● What to work on
Once the line containing "red shoe: [141,71,194,127]" is found in the entries below, reproduce it and every line after it, stopping at and including the line containing "black nut: [135,314,194,363]"; reproduce nothing else, and keep each line exact.

Object count change data
»»
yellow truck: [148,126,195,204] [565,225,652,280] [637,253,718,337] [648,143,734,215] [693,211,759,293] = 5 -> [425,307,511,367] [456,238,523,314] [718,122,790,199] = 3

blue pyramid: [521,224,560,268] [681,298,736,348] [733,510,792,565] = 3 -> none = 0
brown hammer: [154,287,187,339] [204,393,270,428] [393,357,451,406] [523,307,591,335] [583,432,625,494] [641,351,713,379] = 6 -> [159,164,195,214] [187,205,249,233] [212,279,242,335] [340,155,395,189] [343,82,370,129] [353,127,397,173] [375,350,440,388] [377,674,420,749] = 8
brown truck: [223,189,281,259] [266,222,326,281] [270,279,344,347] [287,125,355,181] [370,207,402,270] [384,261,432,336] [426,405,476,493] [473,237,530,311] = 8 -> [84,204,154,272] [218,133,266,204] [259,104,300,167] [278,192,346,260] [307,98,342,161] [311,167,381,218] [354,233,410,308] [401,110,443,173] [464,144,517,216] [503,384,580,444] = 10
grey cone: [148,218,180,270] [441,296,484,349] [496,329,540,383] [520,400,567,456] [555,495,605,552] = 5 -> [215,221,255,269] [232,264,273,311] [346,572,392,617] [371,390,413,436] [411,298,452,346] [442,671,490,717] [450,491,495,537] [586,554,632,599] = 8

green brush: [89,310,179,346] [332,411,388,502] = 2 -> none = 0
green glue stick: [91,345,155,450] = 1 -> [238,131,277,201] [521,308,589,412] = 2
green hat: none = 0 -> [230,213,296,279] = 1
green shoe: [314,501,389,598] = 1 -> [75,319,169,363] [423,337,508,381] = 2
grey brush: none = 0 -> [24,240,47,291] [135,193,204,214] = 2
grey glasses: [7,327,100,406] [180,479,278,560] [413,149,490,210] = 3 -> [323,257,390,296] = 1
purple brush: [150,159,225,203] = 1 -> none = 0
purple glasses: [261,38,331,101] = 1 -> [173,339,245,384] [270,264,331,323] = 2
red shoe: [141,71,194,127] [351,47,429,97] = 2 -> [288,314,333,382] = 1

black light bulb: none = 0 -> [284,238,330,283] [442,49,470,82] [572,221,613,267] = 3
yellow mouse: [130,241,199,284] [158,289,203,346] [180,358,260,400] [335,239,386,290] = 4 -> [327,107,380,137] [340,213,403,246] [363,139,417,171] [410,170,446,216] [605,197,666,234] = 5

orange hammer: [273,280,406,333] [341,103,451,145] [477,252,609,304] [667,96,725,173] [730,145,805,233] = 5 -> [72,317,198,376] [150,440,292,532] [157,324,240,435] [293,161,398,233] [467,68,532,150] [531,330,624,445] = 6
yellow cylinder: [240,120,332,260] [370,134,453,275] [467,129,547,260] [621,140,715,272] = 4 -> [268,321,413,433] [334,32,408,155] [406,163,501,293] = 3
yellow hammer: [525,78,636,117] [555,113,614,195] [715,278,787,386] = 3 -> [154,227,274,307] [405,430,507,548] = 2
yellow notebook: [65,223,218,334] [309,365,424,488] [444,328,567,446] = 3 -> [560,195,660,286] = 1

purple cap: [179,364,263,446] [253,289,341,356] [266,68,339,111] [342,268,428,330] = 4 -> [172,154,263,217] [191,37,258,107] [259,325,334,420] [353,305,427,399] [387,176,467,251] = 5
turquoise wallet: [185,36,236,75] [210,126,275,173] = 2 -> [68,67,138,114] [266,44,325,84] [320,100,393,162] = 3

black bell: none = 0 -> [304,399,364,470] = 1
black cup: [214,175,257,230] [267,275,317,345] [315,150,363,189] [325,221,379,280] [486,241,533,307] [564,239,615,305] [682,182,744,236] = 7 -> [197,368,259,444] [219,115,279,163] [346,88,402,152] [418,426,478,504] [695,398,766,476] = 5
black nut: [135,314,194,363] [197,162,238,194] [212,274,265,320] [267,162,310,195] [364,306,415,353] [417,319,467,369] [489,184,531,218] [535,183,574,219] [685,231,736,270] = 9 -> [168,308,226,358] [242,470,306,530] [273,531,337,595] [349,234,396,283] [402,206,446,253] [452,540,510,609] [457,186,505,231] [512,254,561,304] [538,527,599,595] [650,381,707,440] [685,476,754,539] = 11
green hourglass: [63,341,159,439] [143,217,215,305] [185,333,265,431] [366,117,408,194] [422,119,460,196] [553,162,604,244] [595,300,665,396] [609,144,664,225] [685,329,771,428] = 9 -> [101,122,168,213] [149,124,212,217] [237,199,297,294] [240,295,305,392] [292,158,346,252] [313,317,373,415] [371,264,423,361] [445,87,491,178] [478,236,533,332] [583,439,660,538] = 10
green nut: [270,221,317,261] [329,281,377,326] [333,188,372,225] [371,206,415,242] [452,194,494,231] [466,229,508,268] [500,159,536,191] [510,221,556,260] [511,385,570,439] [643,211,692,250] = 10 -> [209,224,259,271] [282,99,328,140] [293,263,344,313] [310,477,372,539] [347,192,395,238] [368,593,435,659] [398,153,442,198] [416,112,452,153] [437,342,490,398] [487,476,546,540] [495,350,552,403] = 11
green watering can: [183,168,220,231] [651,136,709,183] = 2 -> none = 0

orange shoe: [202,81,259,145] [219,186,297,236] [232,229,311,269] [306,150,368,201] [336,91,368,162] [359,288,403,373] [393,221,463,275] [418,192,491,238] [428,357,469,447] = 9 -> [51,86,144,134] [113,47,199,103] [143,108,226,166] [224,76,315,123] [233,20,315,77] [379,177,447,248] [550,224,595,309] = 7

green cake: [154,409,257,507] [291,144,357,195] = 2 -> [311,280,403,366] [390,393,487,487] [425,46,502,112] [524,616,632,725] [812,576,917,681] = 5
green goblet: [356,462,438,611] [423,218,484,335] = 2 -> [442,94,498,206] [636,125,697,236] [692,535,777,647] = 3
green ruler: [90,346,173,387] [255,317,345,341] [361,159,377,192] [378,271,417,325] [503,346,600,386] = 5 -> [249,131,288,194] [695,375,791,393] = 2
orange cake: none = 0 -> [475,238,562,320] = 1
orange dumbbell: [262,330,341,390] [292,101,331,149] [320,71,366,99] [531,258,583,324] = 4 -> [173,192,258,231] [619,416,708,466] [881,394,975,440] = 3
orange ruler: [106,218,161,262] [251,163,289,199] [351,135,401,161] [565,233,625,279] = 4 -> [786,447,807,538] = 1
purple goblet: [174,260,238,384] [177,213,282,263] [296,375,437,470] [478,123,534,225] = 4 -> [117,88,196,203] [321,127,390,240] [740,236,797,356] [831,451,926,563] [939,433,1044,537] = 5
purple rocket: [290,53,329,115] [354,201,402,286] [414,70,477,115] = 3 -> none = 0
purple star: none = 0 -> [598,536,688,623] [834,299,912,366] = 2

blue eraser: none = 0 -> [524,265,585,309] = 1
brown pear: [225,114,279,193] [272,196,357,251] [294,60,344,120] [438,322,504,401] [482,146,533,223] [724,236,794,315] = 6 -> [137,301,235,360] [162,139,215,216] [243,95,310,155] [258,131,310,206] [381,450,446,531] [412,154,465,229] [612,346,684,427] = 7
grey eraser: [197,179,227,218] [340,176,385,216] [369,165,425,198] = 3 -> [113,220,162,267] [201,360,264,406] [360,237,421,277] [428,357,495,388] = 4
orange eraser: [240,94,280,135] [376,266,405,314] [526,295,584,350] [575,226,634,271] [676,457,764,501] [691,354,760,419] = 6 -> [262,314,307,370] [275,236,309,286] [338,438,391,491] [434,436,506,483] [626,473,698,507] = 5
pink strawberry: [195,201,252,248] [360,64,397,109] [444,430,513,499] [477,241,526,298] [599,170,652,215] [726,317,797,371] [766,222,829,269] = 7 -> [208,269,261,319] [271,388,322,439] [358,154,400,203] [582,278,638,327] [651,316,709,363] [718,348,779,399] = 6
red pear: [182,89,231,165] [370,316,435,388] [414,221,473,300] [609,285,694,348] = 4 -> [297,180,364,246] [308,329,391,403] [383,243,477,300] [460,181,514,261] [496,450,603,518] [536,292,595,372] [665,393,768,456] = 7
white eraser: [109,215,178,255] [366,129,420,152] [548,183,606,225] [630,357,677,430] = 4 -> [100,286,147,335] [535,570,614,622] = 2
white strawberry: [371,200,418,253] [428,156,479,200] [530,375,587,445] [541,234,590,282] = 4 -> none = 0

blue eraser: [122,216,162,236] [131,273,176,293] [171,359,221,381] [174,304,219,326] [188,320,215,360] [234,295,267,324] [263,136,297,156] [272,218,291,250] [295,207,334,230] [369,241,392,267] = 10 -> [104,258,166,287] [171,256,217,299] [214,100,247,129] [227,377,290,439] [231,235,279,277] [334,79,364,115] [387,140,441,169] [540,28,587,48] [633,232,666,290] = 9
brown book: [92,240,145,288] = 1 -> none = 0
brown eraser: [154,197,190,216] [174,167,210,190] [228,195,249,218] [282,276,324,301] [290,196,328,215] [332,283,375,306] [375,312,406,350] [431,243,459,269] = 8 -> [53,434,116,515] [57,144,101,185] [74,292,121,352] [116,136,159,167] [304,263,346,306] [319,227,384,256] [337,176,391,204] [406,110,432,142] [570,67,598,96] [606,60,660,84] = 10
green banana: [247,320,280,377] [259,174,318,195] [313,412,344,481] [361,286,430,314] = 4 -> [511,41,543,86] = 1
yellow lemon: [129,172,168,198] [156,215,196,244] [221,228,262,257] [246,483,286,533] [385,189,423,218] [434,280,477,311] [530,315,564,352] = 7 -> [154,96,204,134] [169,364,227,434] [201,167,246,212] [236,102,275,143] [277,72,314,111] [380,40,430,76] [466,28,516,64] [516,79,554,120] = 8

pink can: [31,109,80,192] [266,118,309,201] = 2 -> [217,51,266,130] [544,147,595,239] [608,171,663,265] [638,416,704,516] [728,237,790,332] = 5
««
● Answer box
red shoe: [141,71,194,127] [351,47,429,97] = 2 -> [288,314,333,382] = 1

black light bulb: none = 0 -> [284,238,330,283] [442,49,470,82] [572,221,613,267] = 3
yellow mouse: [130,241,199,284] [158,289,203,346] [180,358,260,400] [335,239,386,290] = 4 -> [327,107,380,137] [340,213,403,246] [363,139,417,171] [410,170,446,216] [605,197,666,234] = 5

orange hammer: [273,280,406,333] [341,103,451,145] [477,252,609,304] [667,96,725,173] [730,145,805,233] = 5 -> [72,317,198,376] [150,440,292,532] [157,324,240,435] [293,161,398,233] [467,68,532,150] [531,330,624,445] = 6
yellow cylinder: [240,120,332,260] [370,134,453,275] [467,129,547,260] [621,140,715,272] = 4 -> [268,321,413,433] [334,32,408,155] [406,163,501,293] = 3
yellow hammer: [525,78,636,117] [555,113,614,195] [715,278,787,386] = 3 -> [154,227,274,307] [405,430,507,548] = 2
yellow notebook: [65,223,218,334] [309,365,424,488] [444,328,567,446] = 3 -> [560,195,660,286] = 1

purple cap: [179,364,263,446] [253,289,341,356] [266,68,339,111] [342,268,428,330] = 4 -> [172,154,263,217] [191,37,258,107] [259,325,334,420] [353,305,427,399] [387,176,467,251] = 5
turquoise wallet: [185,36,236,75] [210,126,275,173] = 2 -> [68,67,138,114] [266,44,325,84] [320,100,393,162] = 3

black bell: none = 0 -> [304,399,364,470] = 1
black cup: [214,175,257,230] [267,275,317,345] [315,150,363,189] [325,221,379,280] [486,241,533,307] [564,239,615,305] [682,182,744,236] = 7 -> [197,368,259,444] [219,115,279,163] [346,88,402,152] [418,426,478,504] [695,398,766,476] = 5
black nut: [135,314,194,363] [197,162,238,194] [212,274,265,320] [267,162,310,195] [364,306,415,353] [417,319,467,369] [489,184,531,218] [535,183,574,219] [685,231,736,270] = 9 -> [168,308,226,358] [242,470,306,530] [273,531,337,595] [349,234,396,283] [402,206,446,253] [452,540,510,609] [457,186,505,231] [512,254,561,304] [538,527,599,595] [650,381,707,440] [685,476,754,539] = 11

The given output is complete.